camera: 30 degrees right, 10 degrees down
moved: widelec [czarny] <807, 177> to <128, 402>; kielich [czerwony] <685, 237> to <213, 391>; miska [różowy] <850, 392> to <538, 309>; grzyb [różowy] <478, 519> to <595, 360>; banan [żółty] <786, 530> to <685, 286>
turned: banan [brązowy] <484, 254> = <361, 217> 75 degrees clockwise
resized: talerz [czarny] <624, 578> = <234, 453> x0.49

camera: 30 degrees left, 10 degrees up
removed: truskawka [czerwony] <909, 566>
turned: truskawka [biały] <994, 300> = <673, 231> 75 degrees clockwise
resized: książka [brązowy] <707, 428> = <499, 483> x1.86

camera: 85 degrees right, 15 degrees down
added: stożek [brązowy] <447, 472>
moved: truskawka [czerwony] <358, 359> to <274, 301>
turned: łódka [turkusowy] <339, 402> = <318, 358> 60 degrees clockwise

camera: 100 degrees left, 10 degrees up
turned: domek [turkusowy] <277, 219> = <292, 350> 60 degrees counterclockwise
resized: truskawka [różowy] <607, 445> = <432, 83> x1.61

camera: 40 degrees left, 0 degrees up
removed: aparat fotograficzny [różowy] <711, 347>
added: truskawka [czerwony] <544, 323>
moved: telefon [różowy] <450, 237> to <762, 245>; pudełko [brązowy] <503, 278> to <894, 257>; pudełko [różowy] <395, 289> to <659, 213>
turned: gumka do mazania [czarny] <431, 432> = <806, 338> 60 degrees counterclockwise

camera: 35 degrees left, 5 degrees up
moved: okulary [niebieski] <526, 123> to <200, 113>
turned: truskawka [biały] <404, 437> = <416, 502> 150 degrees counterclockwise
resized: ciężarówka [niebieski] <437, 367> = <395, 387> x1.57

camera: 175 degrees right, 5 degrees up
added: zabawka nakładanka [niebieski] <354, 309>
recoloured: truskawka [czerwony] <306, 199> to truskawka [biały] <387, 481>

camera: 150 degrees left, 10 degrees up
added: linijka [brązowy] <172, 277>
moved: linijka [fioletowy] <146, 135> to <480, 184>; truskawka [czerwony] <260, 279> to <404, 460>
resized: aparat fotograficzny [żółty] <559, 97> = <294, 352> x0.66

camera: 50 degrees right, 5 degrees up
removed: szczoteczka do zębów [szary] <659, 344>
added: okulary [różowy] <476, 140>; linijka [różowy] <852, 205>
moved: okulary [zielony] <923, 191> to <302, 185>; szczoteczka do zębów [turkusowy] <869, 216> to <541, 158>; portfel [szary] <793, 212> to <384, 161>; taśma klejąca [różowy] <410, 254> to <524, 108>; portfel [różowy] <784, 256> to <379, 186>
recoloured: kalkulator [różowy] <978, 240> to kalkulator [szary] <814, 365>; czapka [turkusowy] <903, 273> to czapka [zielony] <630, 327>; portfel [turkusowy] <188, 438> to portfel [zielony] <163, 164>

○ ○ ○ ○ ○ ○ ○

ASSIGNMENT: Gather each line from the entries above that includes the word "banan".

ANSWER:
moved: widelec [czarny] <807, 177> to <128, 402>; kielich [czerwony] <685, 237> to <213, 391>; miska [różowy] <850, 392> to <538, 309>; grzyb [różowy] <478, 519> to <595, 360>; banan [żółty] <786, 530> to <685, 286>
turned: banan [brązowy] <484, 254> = <361, 217> 75 degrees clockwise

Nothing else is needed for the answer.